#### [Task brief]
Lines from the line with "building: [184,241,253,275] -> none" to the line with "building: [343,251,394,283] -> none" in the entries below, and only those, must be output exactly, with both ends included.

#### [Data provided]
>>>
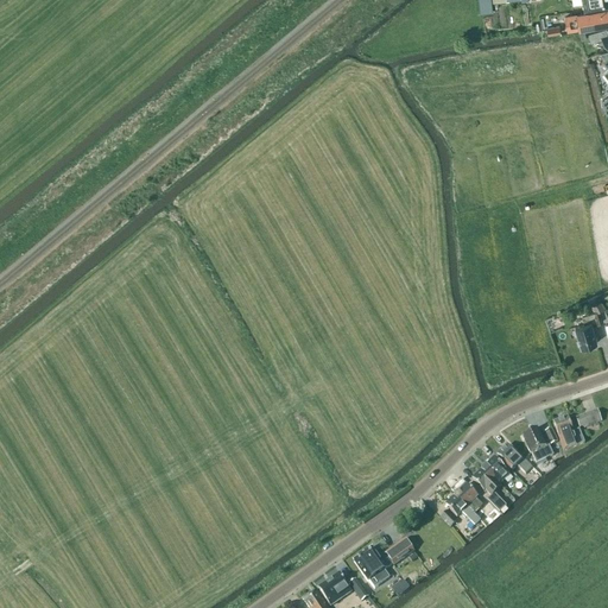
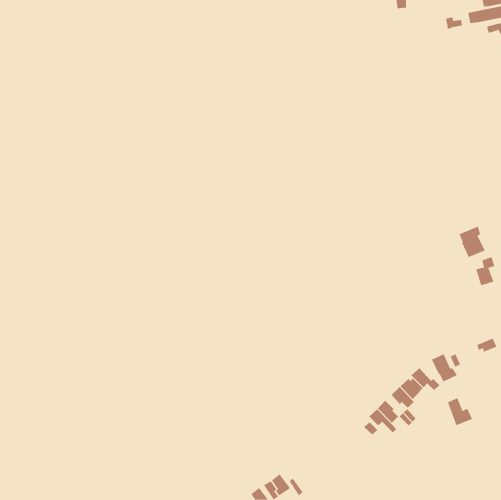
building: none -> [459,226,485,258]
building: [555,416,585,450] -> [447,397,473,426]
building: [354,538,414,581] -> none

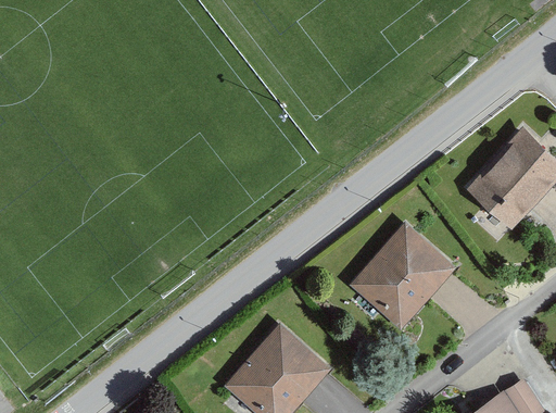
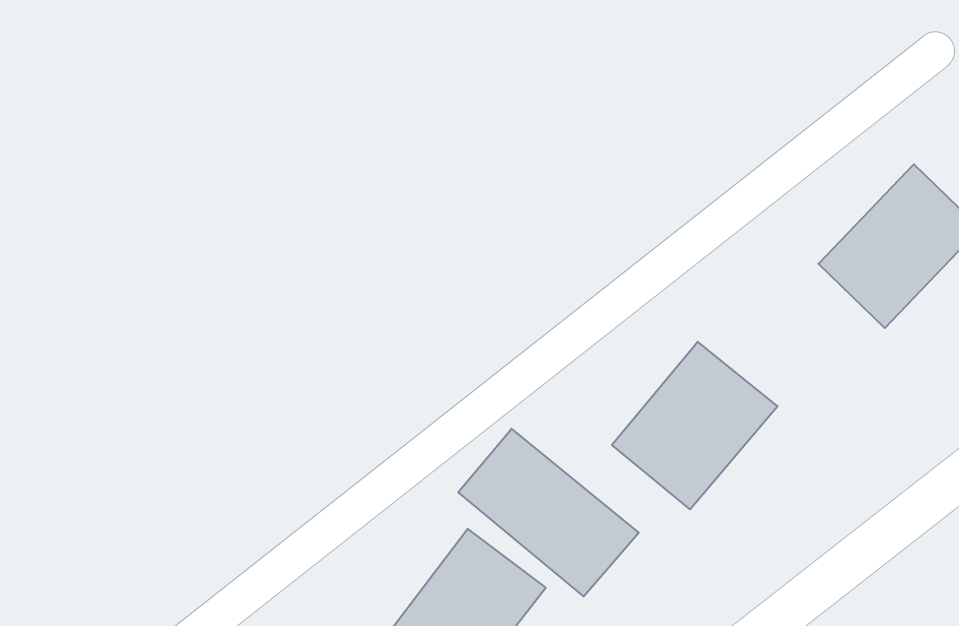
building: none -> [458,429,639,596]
<<<
>>>
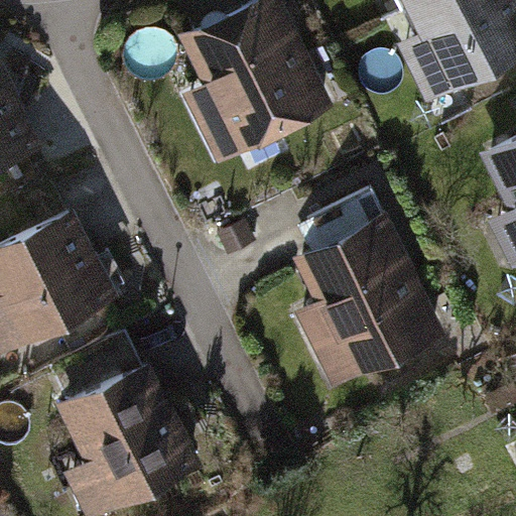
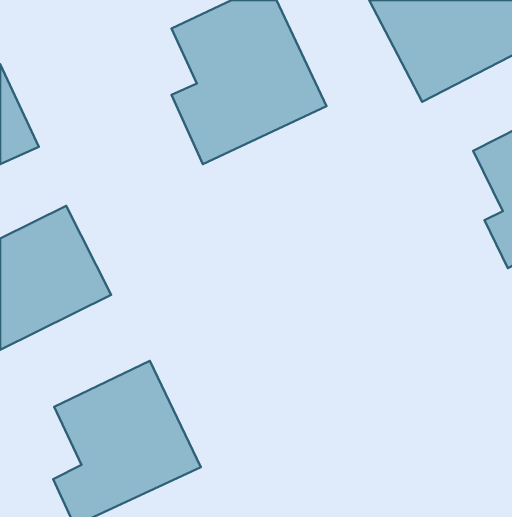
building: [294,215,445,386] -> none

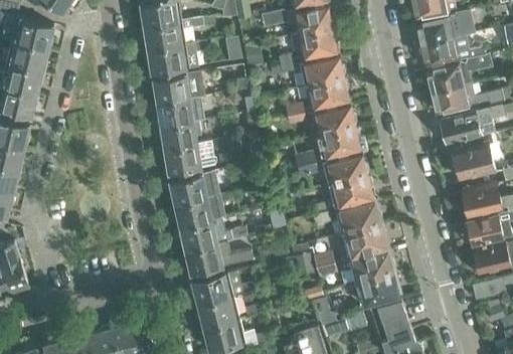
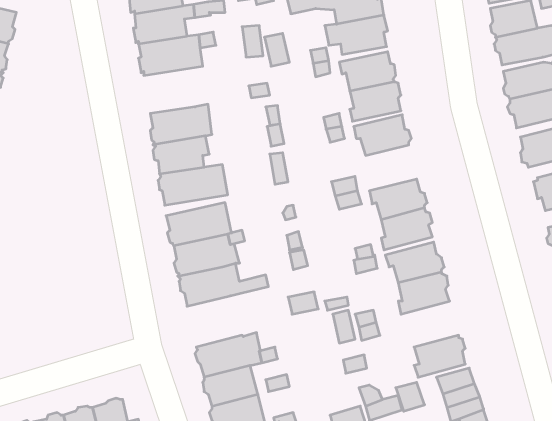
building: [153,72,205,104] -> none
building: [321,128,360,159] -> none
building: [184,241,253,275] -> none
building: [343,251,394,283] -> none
<<<
>>>
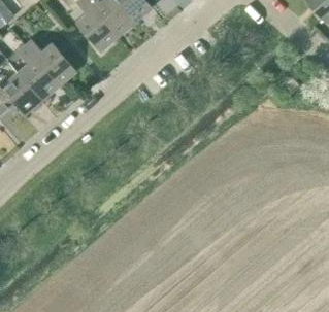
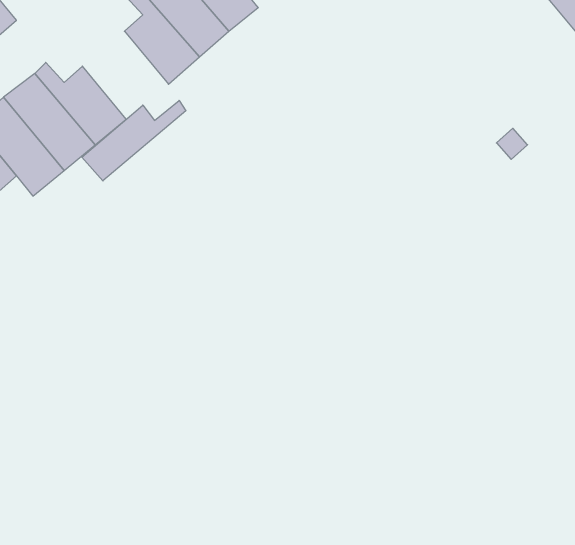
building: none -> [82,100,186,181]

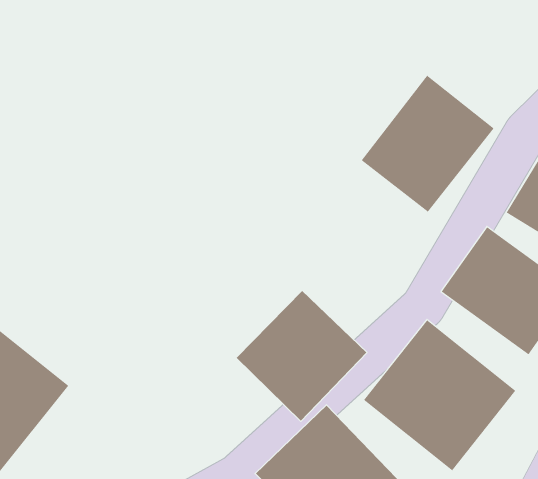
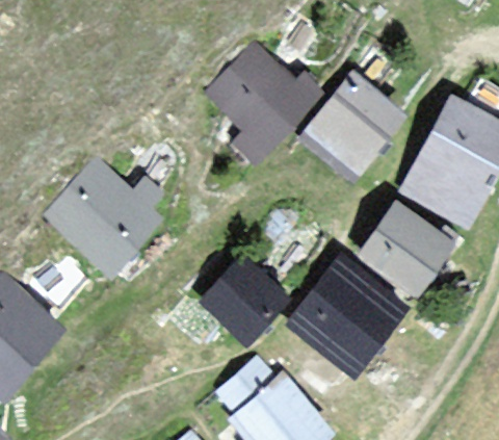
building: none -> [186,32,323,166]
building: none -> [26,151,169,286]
<<<
#### [Response to this exercise]
building: [184,241,253,275] -> none
building: [343,251,394,283] -> none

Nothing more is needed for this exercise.